Task inputs:
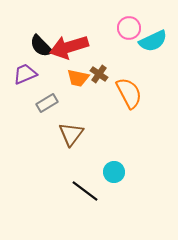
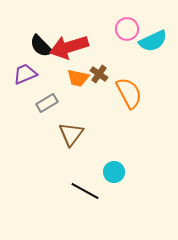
pink circle: moved 2 px left, 1 px down
black line: rotated 8 degrees counterclockwise
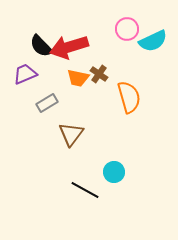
orange semicircle: moved 4 px down; rotated 12 degrees clockwise
black line: moved 1 px up
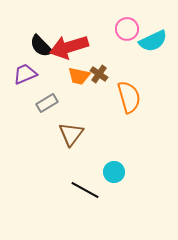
orange trapezoid: moved 1 px right, 2 px up
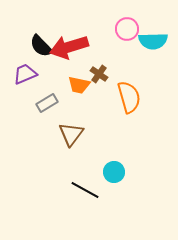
cyan semicircle: rotated 24 degrees clockwise
orange trapezoid: moved 9 px down
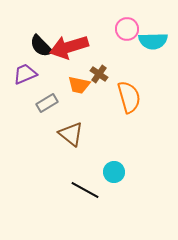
brown triangle: rotated 28 degrees counterclockwise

The problem:
Can you copy out every line of the records above word for word, leaving out the pictures?

Exercise response:
pink circle: moved 2 px left, 1 px down
black line: rotated 8 degrees counterclockwise
orange semicircle: moved 4 px down; rotated 12 degrees clockwise
black line: moved 1 px up
orange trapezoid: moved 1 px right, 2 px up
cyan semicircle: rotated 24 degrees clockwise
orange trapezoid: moved 9 px down
brown triangle: rotated 28 degrees counterclockwise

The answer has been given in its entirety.